> [The problem]:
Filter the entries beneath this task, copying only the lines that hold the word "tree".

(Records from a data source)
+++++

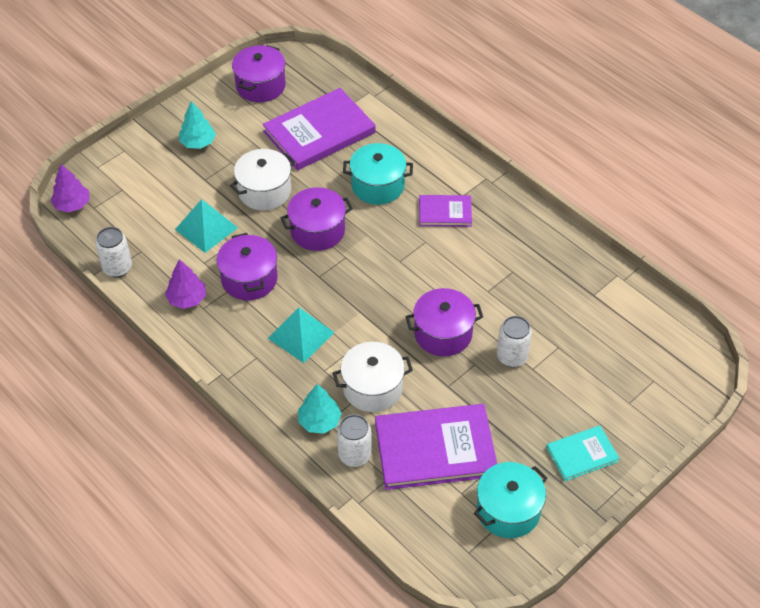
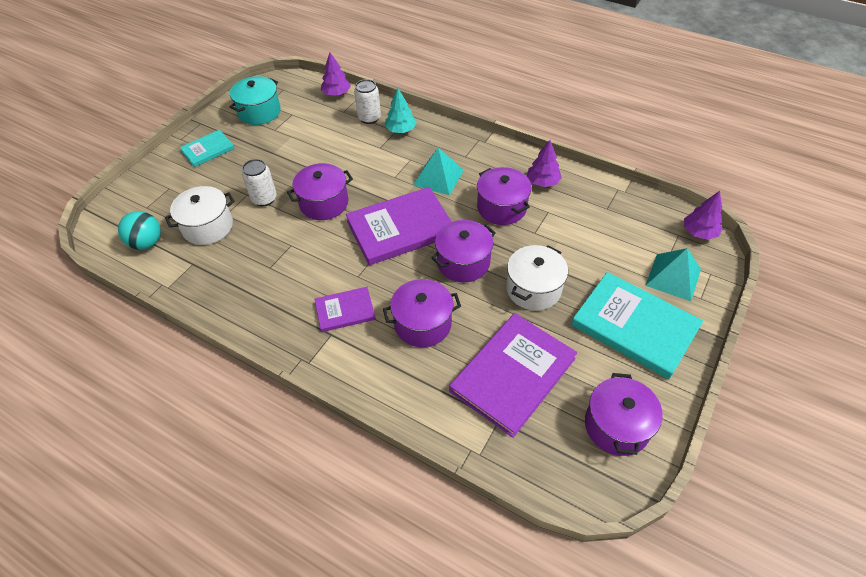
camera: 165 degrees right, 0 degrees up
(117, 268) = (615, 191): white can -> none
(198, 142) = (634, 326): turquoise tree -> turquoise book
(206, 228) = (565, 240): turquoise pyramid -> turquoise pyramid (673, 277)
(372, 388) = (369, 156): white pot -> white pot (208, 227)
(378, 185) = (422, 324): turquoise pot -> purple pot
(389, 519) = (336, 93): none -> purple tree
(435, 449) = (314, 132): purple book -> purple book (400, 228)
(646, 331) = (147, 243): none -> turquoise ball

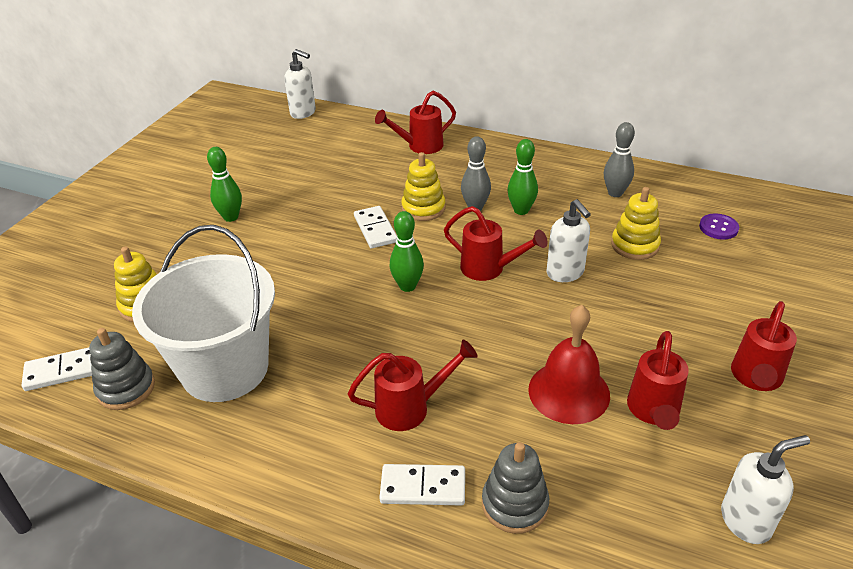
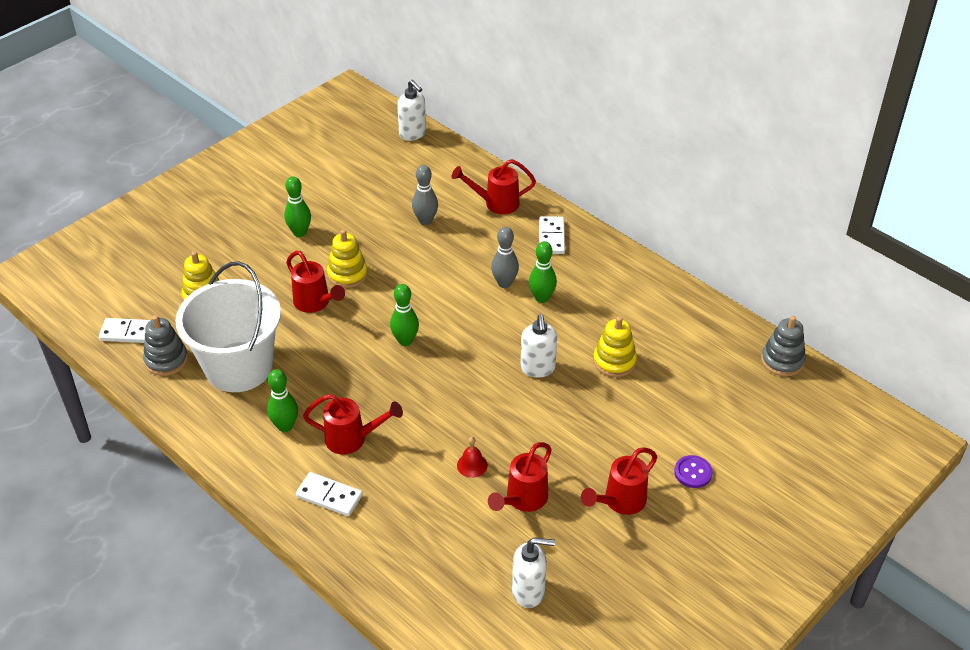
camera: 20 degrees right, 5 degrees up
(319, 419) = (285, 426): none -> green bowling pin
(375, 229) = (409, 280): white domino -> white domino (551, 237)
(423, 208) = (460, 271): yellow stacking toy -> yellow stacking toy (347, 274)
(489, 269) = (479, 346): red watering can -> red watering can (315, 303)
(514, 504) = (382, 527): grey stacking toy -> grey stacking toy (782, 361)
(569, 392) = (472, 465): red bell -> red bell, size x0.48
(615, 193) = (637, 305): grey bowling pin -> grey bowling pin (425, 221)
(718, 228) = (701, 367): purple button -> purple button (693, 472)

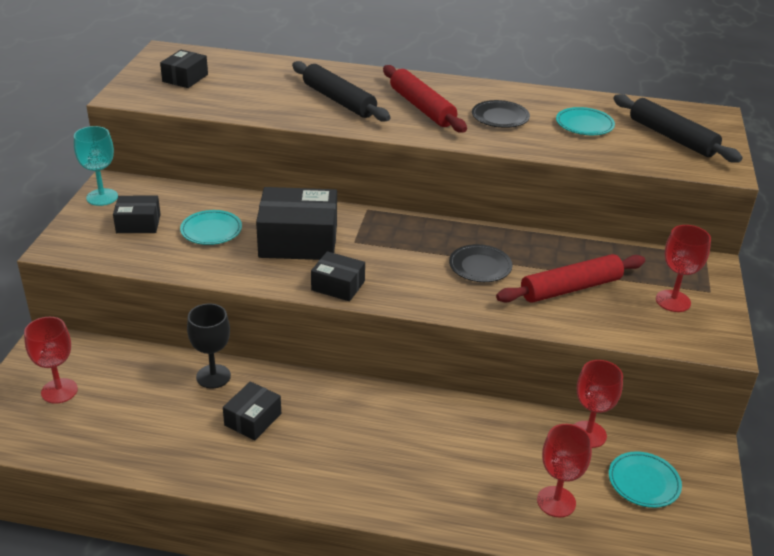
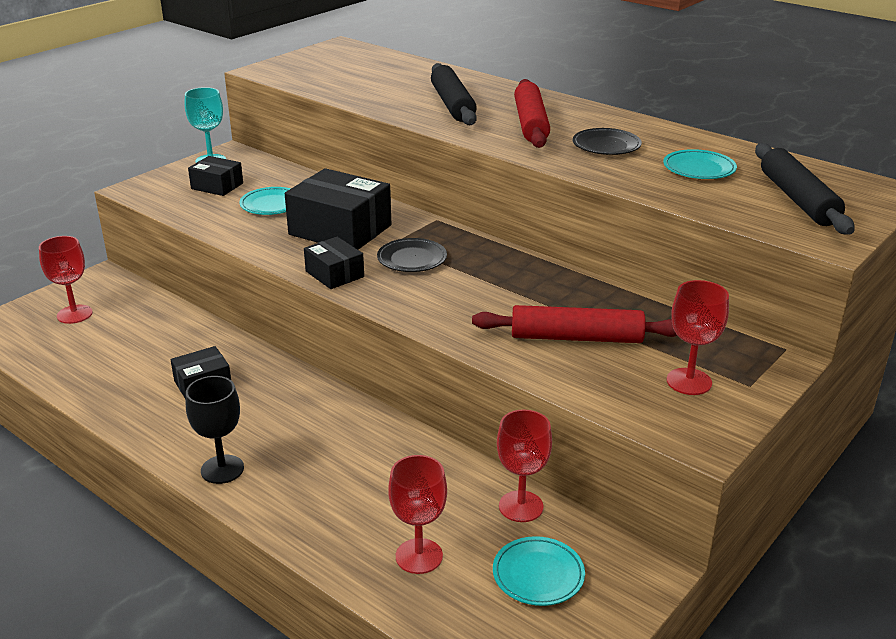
camera: 30 degrees right, 5 degrees down
(185, 78) = (332, 66): black box -> none
(213, 376) = (205, 340): black goblet -> black goblet (222, 469)
(480, 267) = (496, 294): black plate -> black plate (412, 259)

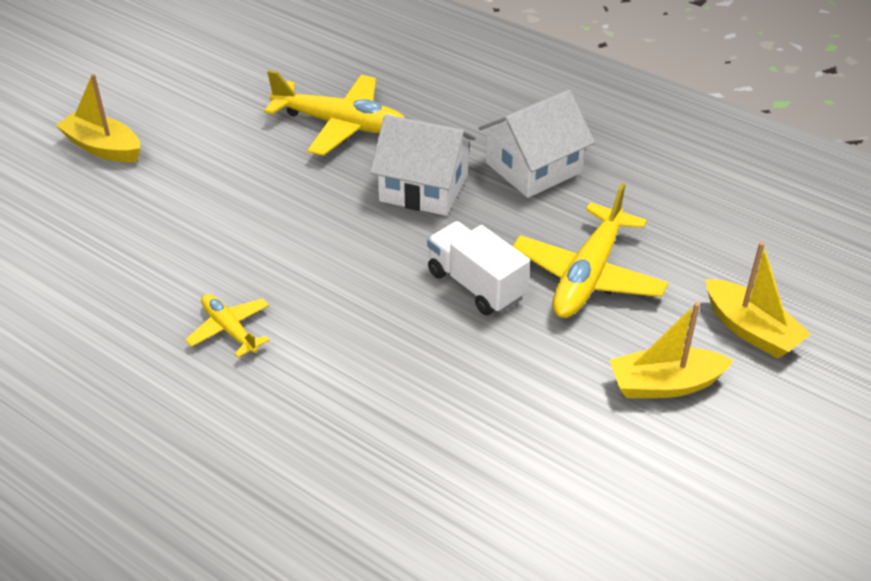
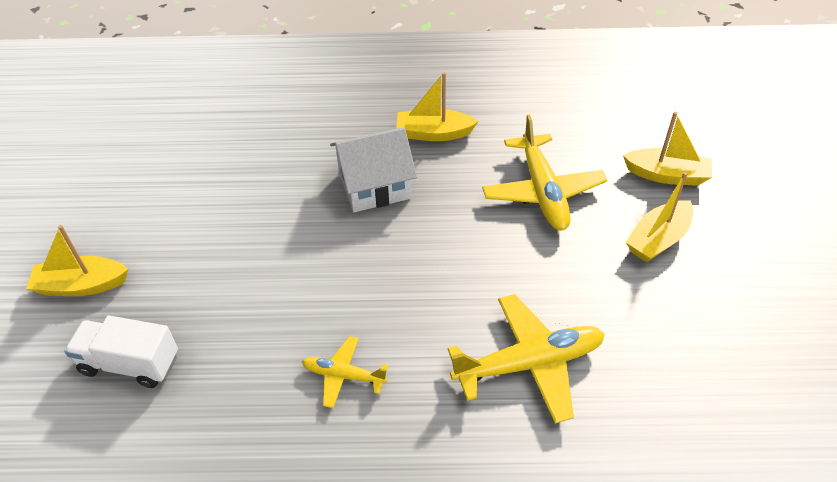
camera: 35 degrees left, 5 degrees up
(341, 125) = (266, 168): yellow plane -> yellow plane (529, 363)
(476, 285) = (481, 238): white truck -> white truck (130, 364)
(533, 168) = (433, 133): white house -> yellow boat

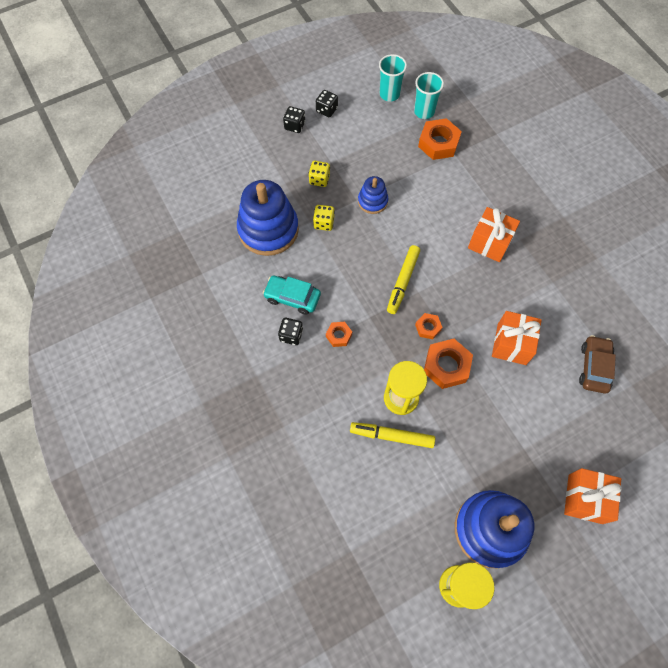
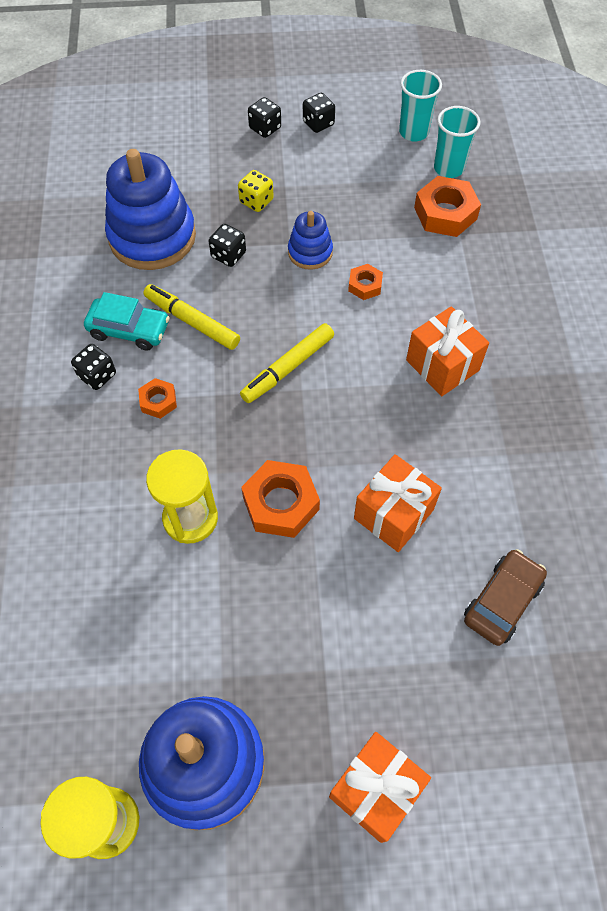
camera: 25 degrees right, 5 degrees down
(292, 297) = (129, 330): turquoise car -> turquoise car turned 150 degrees clockwise
(324, 223) = (228, 255): yellow dice -> black dice
(391, 436) = (145, 564): yellow marker -> yellow marker (192, 321)
(428, 327) = (286, 441): orange nut -> orange nut (365, 285)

+++++

> [Task result]:
(198, 142) = (634, 326): turquoise tree -> turquoise book
(389, 519) = (336, 93): none -> purple tree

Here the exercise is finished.